═════ Provided information

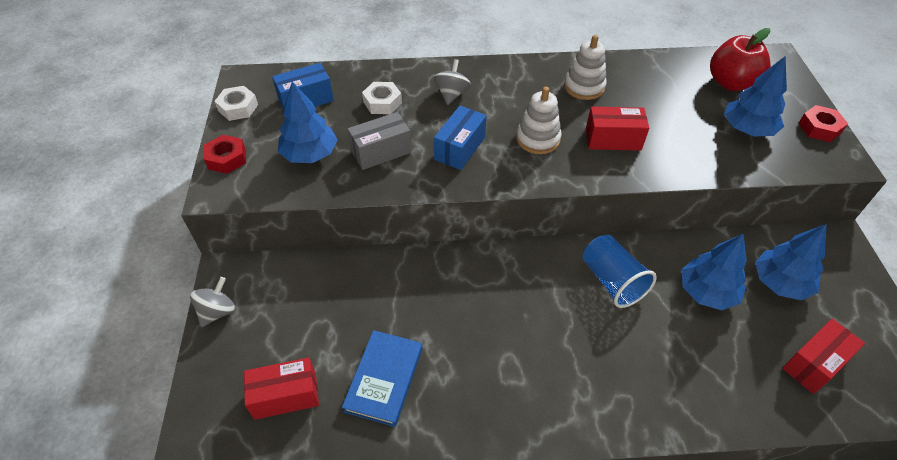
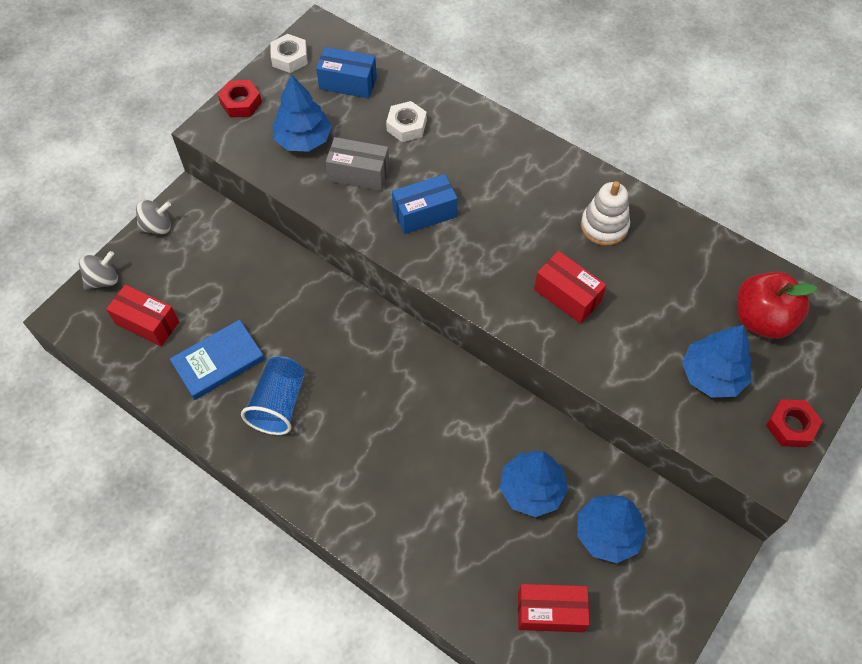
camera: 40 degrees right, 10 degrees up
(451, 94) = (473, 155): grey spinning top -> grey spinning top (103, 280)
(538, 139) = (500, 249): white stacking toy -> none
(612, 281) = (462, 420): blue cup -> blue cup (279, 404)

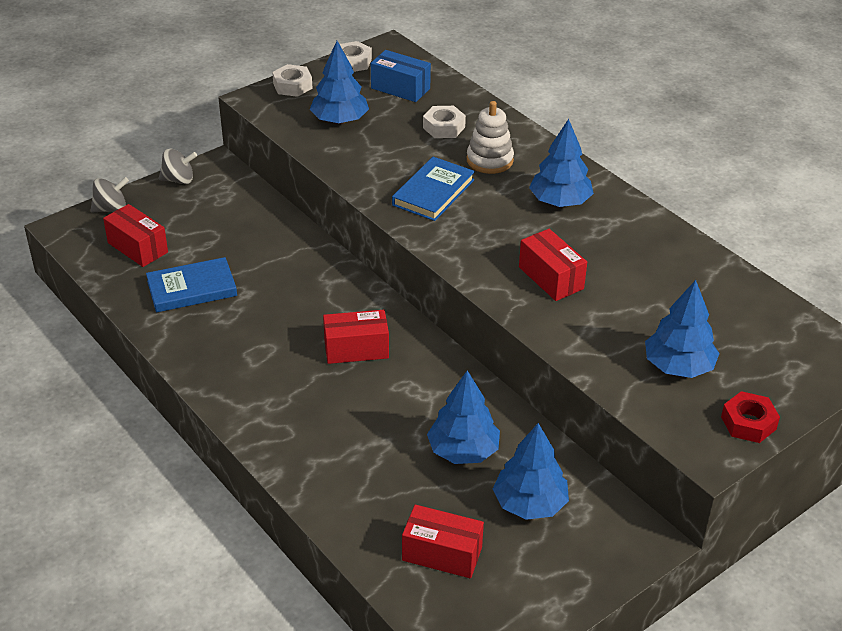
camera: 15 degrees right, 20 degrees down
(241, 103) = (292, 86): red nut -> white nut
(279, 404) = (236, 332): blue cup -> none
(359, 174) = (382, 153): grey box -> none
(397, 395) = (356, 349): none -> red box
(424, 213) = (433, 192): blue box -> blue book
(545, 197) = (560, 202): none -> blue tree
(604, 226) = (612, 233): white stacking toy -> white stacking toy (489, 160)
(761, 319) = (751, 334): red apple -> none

══════════
═════ Provided information

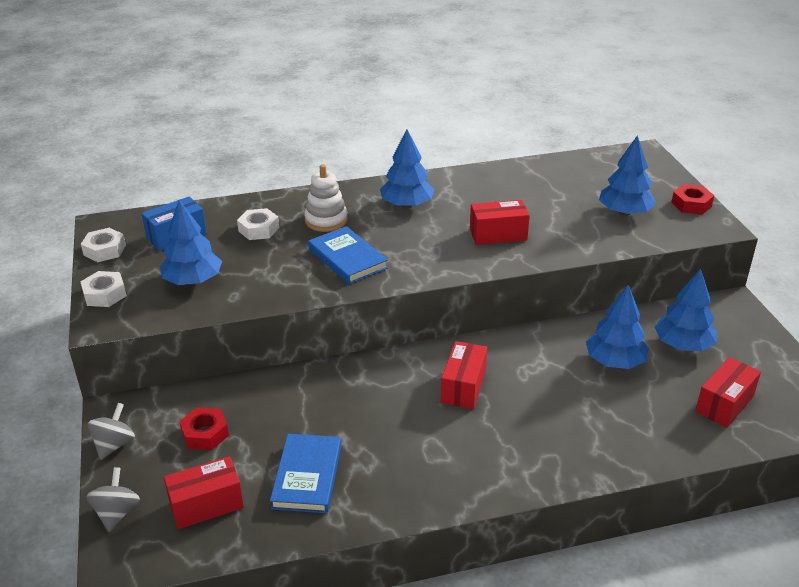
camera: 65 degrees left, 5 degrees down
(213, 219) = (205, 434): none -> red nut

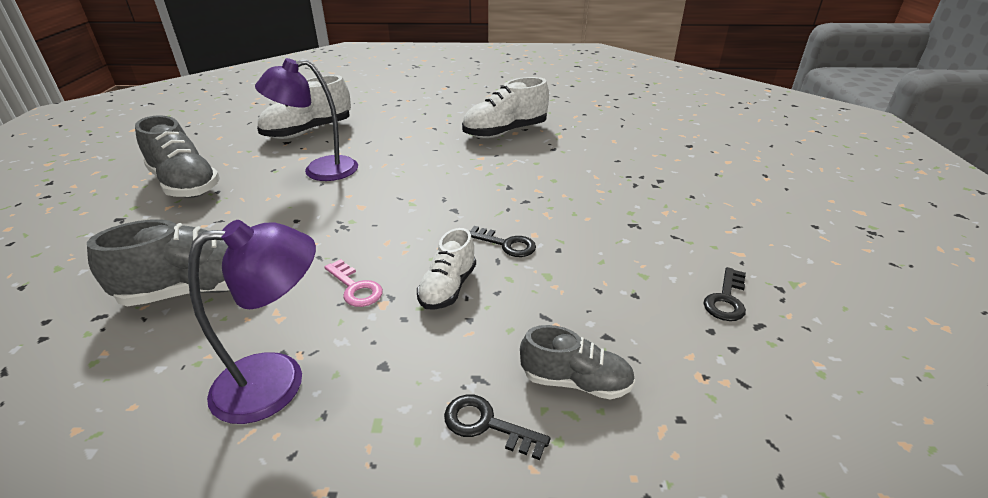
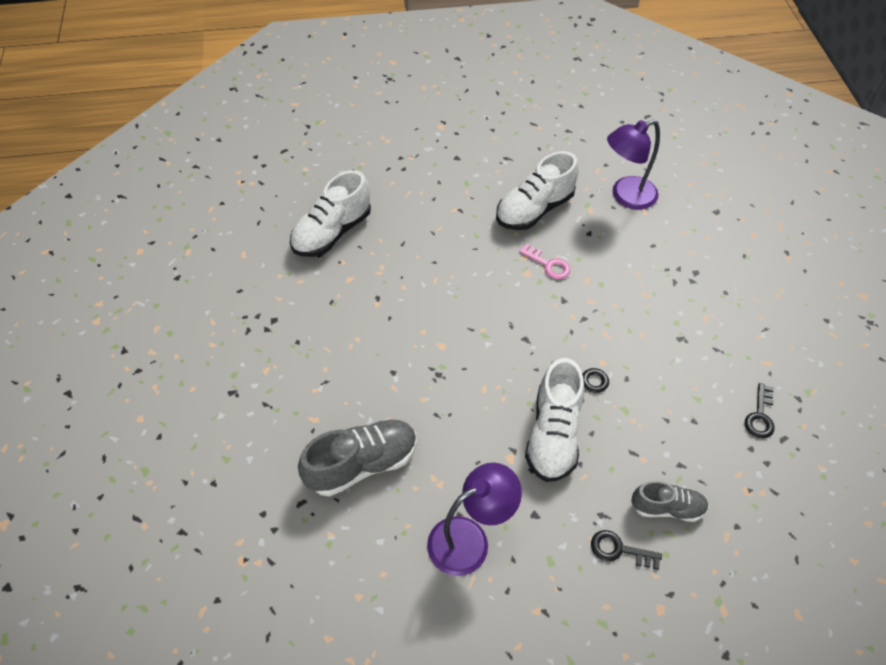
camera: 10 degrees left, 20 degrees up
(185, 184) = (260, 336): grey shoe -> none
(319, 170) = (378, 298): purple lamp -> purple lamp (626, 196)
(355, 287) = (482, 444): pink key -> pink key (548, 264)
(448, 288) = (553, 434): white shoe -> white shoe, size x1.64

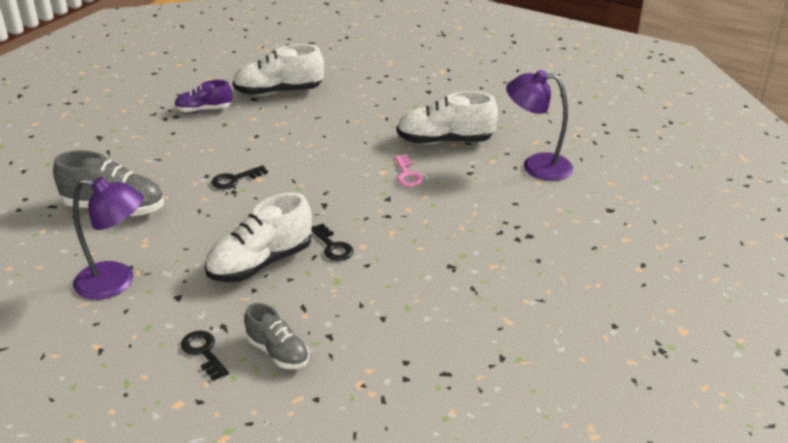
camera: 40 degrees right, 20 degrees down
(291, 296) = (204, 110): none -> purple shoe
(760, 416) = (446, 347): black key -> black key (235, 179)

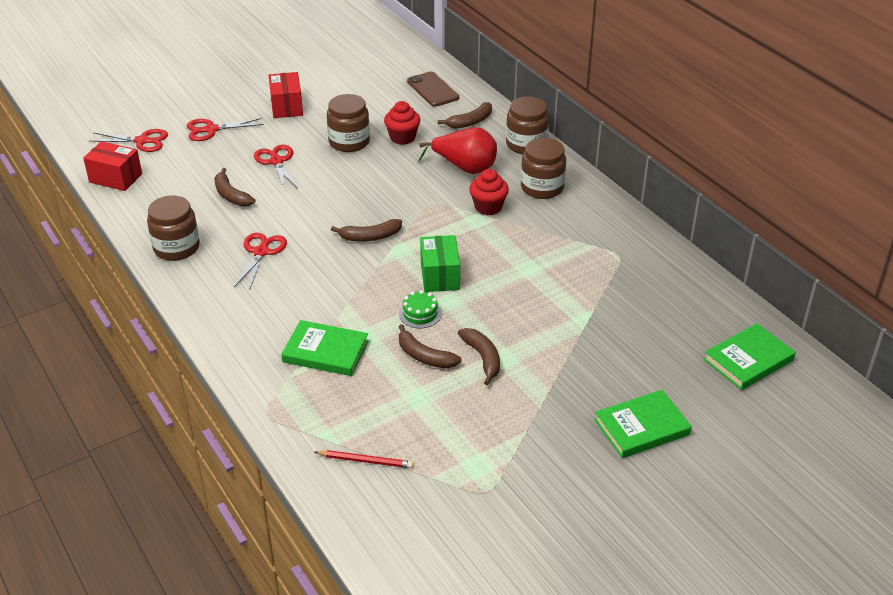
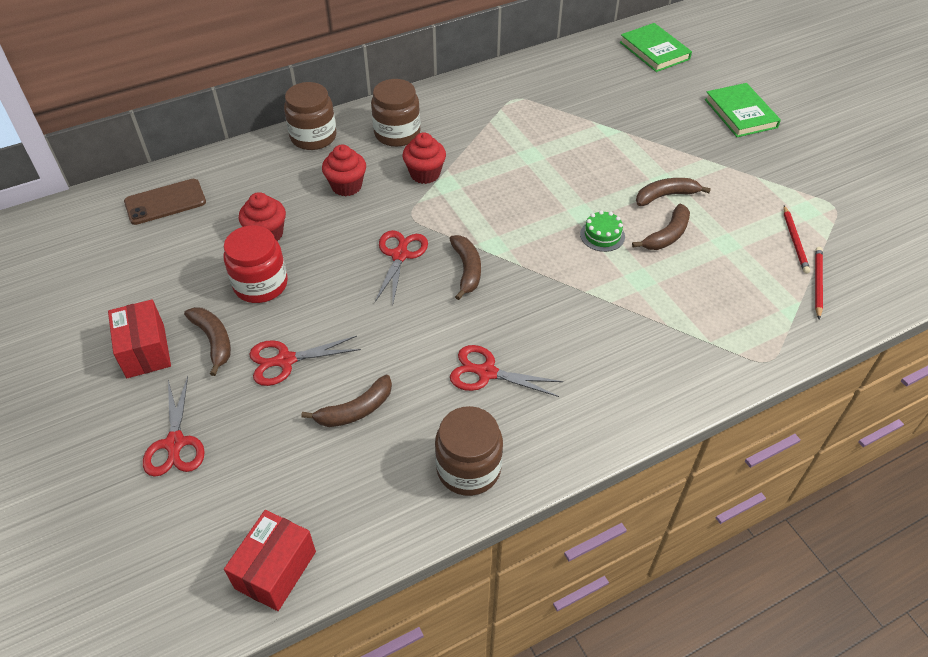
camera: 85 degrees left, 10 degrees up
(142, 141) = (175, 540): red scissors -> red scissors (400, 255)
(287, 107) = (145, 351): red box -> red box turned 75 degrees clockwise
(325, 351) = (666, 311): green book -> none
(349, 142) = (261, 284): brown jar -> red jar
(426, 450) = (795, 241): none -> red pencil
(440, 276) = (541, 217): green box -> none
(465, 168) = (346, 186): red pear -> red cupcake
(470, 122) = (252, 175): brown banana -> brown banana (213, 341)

══════════

▸ Problem to work on
Above are the records. Copy only the lines from the one with "(448, 288) = (553, 434): white" through the one with "(142, 141) = (175, 540): red", exactly, with no pictures.

▸ Solution to the exercise
(448, 288) = (553, 434): white shoe -> white shoe, size x1.64

camera: 40 degrees right, 20 degrees down
(291, 296) = (204, 110): none -> purple shoe
(760, 416) = (446, 347): black key -> black key (235, 179)

camera: 85 degrees left, 10 degrees up
(142, 141) = (175, 540): red scissors -> red scissors (400, 255)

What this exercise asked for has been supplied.